原始记录 =>
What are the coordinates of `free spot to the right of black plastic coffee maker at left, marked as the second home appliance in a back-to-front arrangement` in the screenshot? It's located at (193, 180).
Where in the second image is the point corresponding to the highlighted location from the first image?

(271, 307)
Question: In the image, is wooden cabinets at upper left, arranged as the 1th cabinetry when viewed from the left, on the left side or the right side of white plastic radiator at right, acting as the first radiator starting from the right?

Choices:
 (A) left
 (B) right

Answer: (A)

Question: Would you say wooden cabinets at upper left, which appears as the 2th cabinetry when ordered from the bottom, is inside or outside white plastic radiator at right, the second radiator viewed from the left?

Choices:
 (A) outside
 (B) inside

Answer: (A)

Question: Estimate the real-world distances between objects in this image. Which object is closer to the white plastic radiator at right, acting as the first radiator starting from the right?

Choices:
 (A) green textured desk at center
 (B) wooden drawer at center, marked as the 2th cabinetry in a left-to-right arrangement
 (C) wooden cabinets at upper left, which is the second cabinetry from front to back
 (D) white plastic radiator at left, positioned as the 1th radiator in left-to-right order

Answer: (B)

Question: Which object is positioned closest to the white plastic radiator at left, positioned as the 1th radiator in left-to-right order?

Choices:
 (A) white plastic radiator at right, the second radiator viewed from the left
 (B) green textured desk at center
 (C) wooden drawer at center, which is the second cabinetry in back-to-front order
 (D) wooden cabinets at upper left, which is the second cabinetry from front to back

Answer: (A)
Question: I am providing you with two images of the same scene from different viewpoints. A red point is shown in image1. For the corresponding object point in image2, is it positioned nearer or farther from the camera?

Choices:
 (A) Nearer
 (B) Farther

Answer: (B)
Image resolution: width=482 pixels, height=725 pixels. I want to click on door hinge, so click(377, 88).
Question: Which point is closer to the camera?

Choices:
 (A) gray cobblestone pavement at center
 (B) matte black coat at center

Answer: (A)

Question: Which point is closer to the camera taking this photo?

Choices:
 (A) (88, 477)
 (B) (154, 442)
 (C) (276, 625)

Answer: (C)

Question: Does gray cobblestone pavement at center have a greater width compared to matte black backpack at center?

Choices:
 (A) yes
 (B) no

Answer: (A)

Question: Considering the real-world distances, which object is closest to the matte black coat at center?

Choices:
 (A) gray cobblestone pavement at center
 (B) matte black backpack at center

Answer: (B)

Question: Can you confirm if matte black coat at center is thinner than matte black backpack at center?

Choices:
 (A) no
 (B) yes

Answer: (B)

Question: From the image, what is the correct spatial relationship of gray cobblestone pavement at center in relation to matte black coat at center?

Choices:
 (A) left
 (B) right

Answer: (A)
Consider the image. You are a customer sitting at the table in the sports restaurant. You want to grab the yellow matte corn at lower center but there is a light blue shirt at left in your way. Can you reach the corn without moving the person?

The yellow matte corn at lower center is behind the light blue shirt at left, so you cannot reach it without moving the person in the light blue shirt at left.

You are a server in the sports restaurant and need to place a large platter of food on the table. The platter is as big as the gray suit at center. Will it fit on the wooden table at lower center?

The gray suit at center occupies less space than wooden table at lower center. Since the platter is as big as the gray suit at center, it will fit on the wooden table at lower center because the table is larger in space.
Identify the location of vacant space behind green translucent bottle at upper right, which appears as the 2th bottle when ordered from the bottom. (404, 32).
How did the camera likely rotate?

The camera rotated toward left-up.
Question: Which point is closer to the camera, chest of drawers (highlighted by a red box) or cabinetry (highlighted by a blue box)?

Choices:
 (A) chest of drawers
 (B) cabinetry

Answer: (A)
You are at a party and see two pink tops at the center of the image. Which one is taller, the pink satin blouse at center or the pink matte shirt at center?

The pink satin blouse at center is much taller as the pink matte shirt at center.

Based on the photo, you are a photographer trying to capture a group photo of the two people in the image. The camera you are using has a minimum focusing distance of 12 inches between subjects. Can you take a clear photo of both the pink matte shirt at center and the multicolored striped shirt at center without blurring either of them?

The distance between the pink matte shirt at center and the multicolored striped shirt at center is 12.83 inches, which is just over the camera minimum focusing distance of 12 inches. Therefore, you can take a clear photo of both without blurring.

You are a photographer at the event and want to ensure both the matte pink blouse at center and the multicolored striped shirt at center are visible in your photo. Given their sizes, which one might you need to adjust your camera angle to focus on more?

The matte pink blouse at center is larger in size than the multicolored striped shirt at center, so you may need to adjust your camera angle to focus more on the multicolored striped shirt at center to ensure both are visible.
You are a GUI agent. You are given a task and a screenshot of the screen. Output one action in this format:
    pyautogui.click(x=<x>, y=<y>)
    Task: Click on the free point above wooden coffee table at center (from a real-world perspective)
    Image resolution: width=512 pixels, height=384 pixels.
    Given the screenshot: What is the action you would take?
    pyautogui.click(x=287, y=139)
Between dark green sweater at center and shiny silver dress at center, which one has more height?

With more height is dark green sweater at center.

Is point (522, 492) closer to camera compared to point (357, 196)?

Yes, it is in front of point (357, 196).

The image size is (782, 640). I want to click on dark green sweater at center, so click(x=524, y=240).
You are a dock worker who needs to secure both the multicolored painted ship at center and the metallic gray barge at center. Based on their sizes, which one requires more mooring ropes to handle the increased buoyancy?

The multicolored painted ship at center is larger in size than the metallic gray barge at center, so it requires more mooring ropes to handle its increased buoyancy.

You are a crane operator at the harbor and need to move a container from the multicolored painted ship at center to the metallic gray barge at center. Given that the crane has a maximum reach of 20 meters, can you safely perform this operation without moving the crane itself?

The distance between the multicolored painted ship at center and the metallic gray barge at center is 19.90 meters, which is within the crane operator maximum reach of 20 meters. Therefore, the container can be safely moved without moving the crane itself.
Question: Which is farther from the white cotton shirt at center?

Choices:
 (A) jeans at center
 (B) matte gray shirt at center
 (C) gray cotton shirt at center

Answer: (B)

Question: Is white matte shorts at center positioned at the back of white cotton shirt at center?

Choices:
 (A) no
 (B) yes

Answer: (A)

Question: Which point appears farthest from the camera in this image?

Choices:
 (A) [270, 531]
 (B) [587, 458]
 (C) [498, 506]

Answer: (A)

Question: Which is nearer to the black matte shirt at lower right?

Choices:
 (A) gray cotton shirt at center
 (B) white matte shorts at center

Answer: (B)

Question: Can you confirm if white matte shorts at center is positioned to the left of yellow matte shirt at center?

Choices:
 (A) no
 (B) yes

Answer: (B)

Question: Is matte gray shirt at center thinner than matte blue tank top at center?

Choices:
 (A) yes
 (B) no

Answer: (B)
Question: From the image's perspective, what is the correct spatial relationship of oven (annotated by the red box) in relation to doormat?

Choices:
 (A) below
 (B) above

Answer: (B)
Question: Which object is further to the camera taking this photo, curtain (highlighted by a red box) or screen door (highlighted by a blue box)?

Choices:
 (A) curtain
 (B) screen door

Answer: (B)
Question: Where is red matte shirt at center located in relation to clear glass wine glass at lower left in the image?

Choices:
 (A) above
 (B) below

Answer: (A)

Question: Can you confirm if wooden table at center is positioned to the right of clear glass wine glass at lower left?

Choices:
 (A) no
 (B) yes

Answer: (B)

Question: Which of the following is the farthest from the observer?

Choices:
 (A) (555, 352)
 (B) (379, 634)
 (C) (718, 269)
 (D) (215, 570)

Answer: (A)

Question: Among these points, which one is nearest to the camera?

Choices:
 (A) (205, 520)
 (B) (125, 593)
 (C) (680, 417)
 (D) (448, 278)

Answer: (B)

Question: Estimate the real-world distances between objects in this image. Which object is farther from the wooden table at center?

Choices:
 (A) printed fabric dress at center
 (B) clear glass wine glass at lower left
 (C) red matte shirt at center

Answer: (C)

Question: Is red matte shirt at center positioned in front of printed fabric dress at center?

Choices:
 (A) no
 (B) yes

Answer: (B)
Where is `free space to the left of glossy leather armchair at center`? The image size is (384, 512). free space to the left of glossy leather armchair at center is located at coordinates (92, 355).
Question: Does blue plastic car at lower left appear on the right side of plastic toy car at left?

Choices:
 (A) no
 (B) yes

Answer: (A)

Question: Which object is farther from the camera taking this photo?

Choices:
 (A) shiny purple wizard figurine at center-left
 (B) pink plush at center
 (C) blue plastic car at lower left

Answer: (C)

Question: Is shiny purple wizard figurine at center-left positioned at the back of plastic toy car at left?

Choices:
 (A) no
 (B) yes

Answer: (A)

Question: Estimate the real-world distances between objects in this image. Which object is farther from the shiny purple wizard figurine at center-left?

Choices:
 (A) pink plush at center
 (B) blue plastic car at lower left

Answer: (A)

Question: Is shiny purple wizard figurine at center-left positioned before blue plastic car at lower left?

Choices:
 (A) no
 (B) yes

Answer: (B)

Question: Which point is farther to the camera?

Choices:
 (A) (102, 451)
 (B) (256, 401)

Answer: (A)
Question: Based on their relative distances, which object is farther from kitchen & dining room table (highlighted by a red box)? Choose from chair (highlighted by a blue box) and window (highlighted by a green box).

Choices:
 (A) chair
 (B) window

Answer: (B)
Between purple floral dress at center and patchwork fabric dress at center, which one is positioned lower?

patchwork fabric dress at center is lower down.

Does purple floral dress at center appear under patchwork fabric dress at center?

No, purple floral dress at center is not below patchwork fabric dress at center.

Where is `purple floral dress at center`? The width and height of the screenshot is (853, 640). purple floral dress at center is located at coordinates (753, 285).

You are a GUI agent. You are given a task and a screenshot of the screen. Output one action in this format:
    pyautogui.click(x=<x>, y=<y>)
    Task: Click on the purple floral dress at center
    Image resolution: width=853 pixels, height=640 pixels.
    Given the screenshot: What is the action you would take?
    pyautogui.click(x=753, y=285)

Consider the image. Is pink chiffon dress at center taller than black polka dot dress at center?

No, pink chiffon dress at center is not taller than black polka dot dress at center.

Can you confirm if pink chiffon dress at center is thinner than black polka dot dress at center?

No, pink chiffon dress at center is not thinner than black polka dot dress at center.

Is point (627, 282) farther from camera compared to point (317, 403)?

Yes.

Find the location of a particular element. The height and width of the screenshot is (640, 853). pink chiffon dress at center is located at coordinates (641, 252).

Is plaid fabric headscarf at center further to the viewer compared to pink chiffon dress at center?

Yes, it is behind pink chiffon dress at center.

任务要求 => 从上面的记录里挑出所有带有字符串“closest”的行，原样抄下来。大小写要对得上。

练习答案 =>
Question: Which object is positioned closest to the white plastic radiator at left, positioned as the 1th radiator in left-to-right order?
Question: Considering the real-world distances, which object is closest to the matte black coat at center?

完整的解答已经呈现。